═════ EXTRACTED DATA ═════
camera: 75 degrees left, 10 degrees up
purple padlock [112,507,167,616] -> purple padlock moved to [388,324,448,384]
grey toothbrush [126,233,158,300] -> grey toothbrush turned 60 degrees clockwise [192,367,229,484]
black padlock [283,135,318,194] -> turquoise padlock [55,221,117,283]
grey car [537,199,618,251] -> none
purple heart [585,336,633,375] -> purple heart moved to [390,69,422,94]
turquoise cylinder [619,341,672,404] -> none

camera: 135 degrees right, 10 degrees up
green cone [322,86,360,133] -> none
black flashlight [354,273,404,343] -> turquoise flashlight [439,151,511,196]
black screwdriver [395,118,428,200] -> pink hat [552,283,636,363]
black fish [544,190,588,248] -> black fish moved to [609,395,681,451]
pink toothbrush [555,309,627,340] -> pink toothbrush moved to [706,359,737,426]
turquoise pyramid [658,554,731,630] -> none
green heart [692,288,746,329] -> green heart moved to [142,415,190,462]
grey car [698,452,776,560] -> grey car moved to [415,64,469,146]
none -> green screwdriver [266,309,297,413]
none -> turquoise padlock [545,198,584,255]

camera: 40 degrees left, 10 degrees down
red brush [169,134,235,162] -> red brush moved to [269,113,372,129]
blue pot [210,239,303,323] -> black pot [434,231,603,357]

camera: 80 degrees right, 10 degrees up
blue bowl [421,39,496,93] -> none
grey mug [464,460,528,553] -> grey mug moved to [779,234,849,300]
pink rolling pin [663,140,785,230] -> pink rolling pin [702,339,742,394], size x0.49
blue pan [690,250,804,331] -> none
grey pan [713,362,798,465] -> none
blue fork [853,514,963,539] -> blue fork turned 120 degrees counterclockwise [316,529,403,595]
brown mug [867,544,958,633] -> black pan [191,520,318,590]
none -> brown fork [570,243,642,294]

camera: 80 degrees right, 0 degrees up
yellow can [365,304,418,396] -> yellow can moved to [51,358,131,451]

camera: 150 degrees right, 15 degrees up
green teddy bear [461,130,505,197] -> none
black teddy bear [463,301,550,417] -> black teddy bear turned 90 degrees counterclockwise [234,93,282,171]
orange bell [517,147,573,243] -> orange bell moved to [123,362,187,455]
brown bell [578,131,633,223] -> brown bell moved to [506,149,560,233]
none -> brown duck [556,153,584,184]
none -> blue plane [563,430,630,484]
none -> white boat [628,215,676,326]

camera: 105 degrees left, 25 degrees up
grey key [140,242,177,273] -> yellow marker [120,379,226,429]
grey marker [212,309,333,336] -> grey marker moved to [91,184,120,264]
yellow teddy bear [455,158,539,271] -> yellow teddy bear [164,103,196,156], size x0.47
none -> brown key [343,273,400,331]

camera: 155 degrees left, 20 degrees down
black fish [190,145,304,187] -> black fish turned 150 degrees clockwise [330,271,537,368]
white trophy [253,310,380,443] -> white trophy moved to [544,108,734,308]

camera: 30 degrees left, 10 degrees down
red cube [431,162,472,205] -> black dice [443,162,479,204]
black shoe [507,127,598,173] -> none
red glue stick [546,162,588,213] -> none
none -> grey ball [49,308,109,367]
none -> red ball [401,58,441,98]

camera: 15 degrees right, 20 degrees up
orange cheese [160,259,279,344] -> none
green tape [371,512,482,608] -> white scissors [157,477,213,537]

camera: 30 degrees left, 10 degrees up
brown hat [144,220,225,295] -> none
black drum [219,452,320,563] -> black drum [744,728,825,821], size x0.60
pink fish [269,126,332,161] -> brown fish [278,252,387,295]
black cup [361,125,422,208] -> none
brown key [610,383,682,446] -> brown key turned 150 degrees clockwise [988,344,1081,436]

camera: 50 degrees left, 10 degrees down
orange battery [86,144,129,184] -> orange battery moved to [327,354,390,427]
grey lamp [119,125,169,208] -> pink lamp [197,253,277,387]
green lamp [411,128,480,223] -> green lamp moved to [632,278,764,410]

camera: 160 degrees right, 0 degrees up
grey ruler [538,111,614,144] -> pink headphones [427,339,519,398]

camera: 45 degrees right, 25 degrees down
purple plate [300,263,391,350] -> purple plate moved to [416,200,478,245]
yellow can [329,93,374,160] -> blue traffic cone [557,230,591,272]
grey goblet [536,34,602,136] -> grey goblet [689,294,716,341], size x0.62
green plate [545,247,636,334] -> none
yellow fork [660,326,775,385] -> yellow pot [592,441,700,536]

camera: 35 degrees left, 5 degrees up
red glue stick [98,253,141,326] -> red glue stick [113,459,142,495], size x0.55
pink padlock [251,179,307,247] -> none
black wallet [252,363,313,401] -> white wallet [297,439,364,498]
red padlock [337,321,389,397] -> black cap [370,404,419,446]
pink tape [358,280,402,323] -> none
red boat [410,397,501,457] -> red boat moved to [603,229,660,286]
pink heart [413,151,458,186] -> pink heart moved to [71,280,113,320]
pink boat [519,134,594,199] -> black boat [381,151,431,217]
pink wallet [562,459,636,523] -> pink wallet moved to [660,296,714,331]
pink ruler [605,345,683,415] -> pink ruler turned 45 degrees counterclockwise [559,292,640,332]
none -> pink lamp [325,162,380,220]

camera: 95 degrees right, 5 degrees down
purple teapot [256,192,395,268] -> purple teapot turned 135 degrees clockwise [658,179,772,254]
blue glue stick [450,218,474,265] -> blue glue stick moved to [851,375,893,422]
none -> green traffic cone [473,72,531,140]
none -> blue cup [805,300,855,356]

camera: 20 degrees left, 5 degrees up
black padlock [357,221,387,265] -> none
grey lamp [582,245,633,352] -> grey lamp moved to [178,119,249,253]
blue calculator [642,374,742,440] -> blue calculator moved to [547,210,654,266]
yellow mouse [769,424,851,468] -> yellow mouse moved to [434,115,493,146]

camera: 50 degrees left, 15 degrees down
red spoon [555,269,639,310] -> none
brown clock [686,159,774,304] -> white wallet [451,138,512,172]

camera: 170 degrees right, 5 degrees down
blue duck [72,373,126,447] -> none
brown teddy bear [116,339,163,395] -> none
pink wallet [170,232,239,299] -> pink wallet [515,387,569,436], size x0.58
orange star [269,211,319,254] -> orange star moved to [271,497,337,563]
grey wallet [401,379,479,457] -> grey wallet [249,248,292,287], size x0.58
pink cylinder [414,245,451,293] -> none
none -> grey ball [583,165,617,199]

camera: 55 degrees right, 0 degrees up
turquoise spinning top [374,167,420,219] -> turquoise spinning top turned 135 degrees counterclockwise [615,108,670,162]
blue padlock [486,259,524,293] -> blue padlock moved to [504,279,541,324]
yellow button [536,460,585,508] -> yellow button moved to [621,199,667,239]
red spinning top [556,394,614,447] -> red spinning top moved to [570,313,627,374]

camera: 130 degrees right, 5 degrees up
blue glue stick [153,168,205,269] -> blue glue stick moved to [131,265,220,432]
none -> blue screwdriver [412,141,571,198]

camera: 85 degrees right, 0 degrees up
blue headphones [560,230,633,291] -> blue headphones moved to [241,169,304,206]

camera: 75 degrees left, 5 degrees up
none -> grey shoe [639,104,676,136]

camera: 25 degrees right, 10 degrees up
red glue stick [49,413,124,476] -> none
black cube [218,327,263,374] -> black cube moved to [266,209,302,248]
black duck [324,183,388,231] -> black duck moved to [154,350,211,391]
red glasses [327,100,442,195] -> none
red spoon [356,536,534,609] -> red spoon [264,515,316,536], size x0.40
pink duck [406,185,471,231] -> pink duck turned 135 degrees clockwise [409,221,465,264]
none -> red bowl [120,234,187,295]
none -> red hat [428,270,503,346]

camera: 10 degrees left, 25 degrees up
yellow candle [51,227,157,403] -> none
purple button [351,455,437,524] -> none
═════
Go through the material above and output exactly the lines from the one containing "green heart [692,288,746,329]" through the one containing "camera: 40 degrees left, 10 degrees down".

### TASK OUTPUT
green heart [692,288,746,329] -> green heart moved to [142,415,190,462]
grey car [698,452,776,560] -> grey car moved to [415,64,469,146]
none -> green screwdriver [266,309,297,413]
none -> turquoise padlock [545,198,584,255]

camera: 40 degrees left, 10 degrees down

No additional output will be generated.